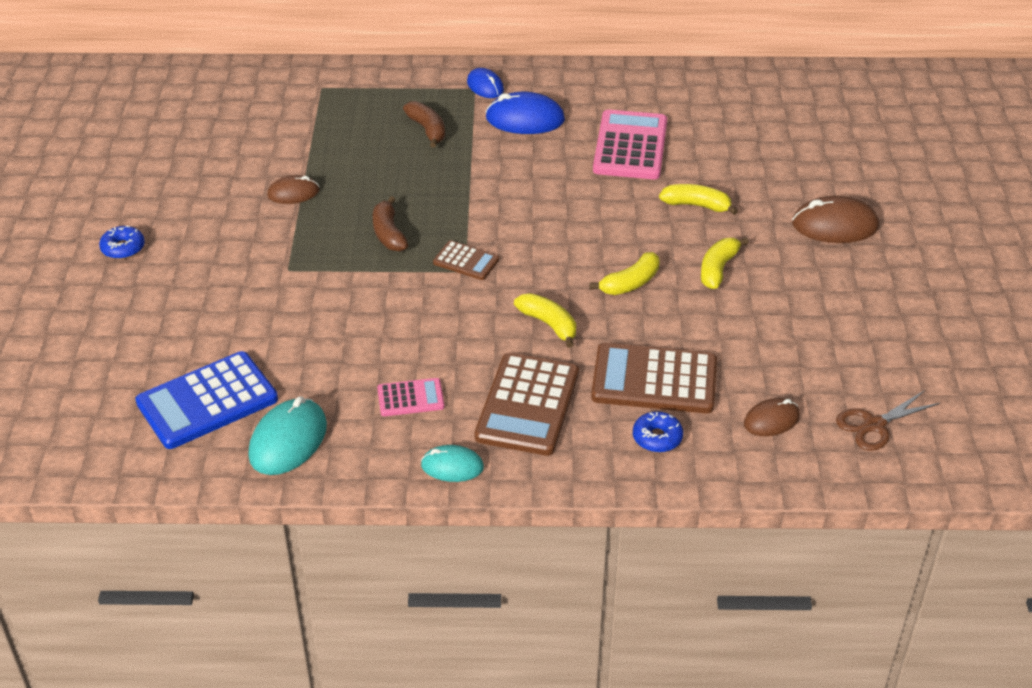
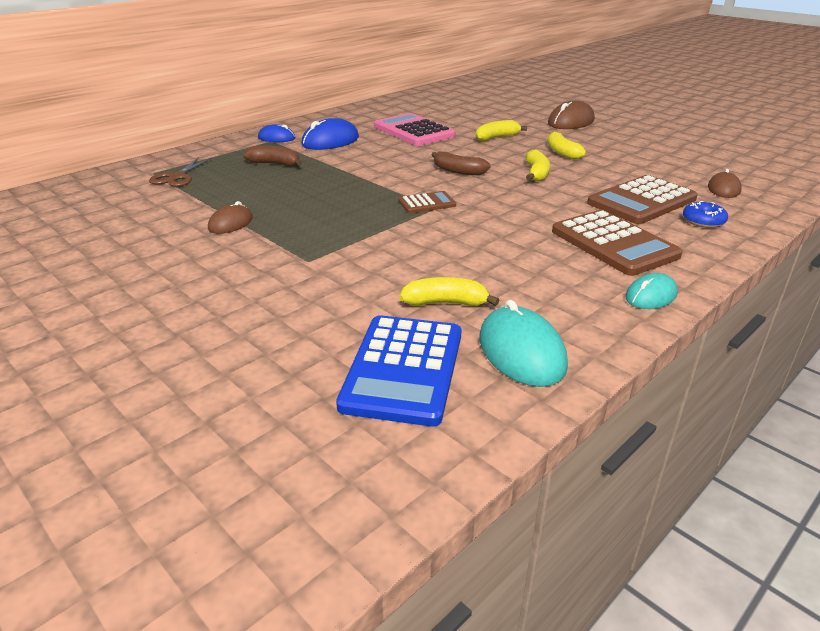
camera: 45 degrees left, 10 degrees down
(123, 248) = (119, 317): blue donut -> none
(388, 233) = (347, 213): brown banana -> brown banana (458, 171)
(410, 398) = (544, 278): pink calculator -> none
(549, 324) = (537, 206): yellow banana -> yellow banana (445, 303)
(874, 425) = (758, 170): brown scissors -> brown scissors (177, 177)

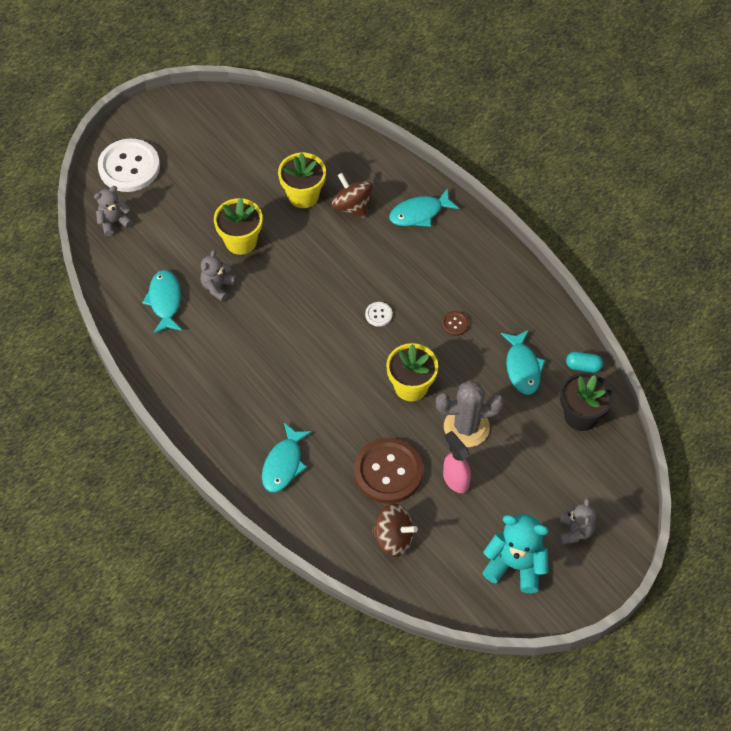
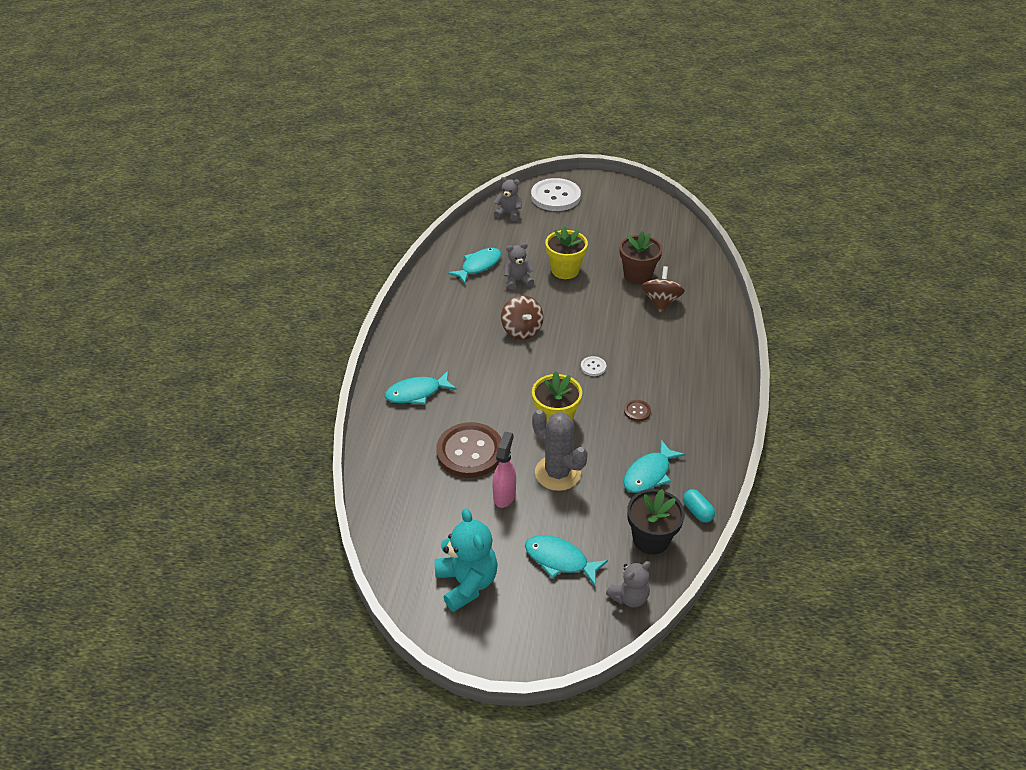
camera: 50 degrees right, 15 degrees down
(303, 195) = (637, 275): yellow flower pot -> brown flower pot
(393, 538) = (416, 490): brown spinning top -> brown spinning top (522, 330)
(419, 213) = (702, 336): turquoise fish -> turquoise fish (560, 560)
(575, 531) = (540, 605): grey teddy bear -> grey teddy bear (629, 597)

***

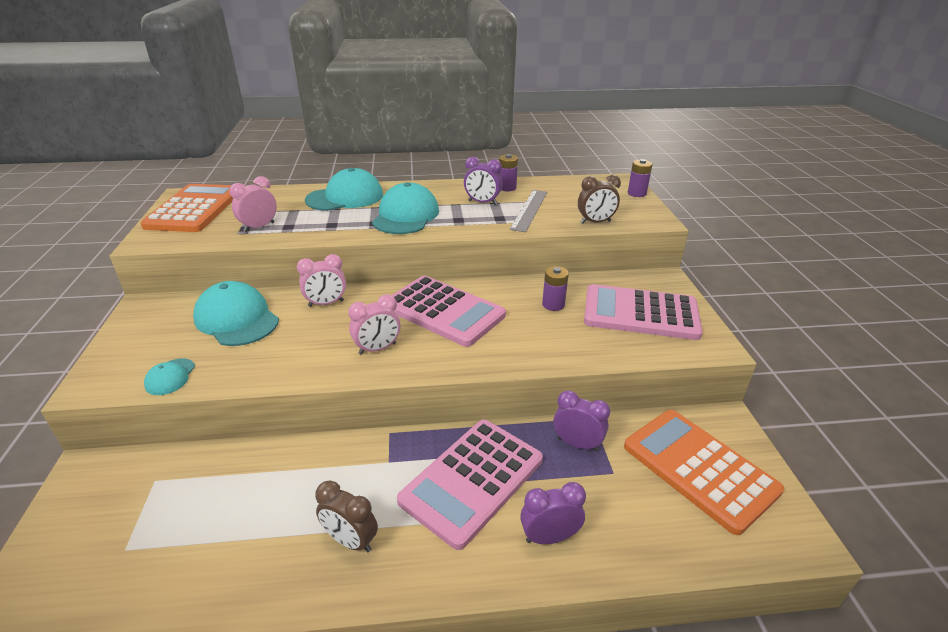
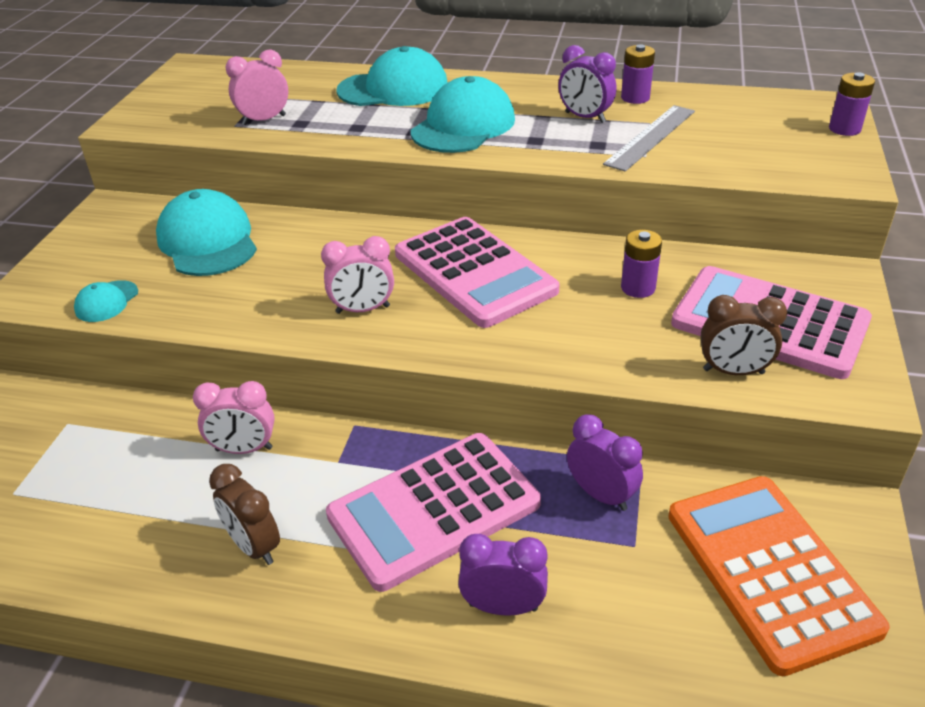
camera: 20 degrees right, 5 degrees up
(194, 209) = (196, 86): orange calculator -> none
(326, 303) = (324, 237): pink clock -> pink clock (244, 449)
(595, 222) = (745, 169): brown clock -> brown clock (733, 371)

***

= Your task =
Would you please reproduce the entries above, starting at the line with "camera: 45 degrees left, 10 degrees down" and stopping after the line with "(575, 531) = (540, 605): grey"? Omit any pictures.

= Response for this exercise =
camera: 45 degrees left, 10 degrees down
(123, 248) = (119, 317): blue donut -> none
(388, 233) = (347, 213): brown banana -> brown banana (458, 171)
(410, 398) = (544, 278): pink calculator -> none
(549, 324) = (537, 206): yellow banana -> yellow banana (445, 303)
(874, 425) = (758, 170): brown scissors -> brown scissors (177, 177)

camera: 50 degrees right, 15 degrees down
(303, 195) = (637, 275): yellow flower pot -> brown flower pot
(393, 538) = (416, 490): brown spinning top -> brown spinning top (522, 330)
(419, 213) = (702, 336): turquoise fish -> turquoise fish (560, 560)
(575, 531) = (540, 605): grey teddy bear -> grey teddy bear (629, 597)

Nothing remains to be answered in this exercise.